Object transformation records
Segment Open
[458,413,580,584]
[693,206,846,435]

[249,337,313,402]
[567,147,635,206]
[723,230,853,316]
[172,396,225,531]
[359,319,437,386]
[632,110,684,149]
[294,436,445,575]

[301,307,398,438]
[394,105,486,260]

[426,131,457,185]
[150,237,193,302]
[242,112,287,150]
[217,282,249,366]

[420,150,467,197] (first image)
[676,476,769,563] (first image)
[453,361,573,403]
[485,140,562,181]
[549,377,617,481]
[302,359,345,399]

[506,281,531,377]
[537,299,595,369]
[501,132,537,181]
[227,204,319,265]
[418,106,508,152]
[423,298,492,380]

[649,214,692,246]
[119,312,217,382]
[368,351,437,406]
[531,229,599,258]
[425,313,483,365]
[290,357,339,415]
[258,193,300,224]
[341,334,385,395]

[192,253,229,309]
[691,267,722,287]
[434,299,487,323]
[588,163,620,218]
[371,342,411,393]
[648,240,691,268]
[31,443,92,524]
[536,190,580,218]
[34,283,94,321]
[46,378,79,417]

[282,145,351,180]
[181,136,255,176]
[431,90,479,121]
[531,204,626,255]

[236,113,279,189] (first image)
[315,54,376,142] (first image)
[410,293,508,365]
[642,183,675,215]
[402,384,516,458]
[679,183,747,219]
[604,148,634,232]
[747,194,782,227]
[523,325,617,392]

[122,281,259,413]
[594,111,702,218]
Segment Closed
** Aim of the task **
In this exercise, repeat all entries exactly.

** Answer area **
[458,413,580,584]
[693,206,846,435]

[249,337,313,402]
[567,147,635,206]
[723,230,853,316]
[172,396,225,531]
[359,319,437,386]
[632,110,684,149]
[294,436,445,575]

[301,307,398,438]
[394,105,486,260]

[426,131,457,185]
[150,237,193,302]
[242,112,287,150]
[217,282,249,366]

[420,150,467,197] (first image)
[676,476,769,563] (first image)
[453,361,573,403]
[485,140,562,181]
[549,377,617,481]
[302,359,345,399]

[506,281,531,377]
[537,299,595,369]
[501,132,537,181]
[227,204,319,265]
[418,106,508,152]
[423,298,492,380]

[649,214,692,246]
[119,312,217,382]
[368,351,437,406]
[531,229,599,258]
[425,313,483,365]
[290,357,339,415]
[258,193,300,224]
[341,334,385,395]

[192,253,229,309]
[691,267,722,287]
[434,299,487,323]
[588,163,620,218]
[371,342,411,393]
[648,240,691,268]
[31,443,92,524]
[536,190,580,218]
[34,283,94,321]
[46,378,79,417]

[282,145,351,180]
[181,136,255,176]
[431,90,479,121]
[531,204,626,255]

[236,113,279,189] (first image)
[315,54,376,142] (first image)
[410,293,508,365]
[642,183,675,215]
[402,384,516,458]
[679,183,747,219]
[604,148,634,232]
[747,194,782,227]
[523,325,617,392]

[122,281,259,413]
[594,111,702,218]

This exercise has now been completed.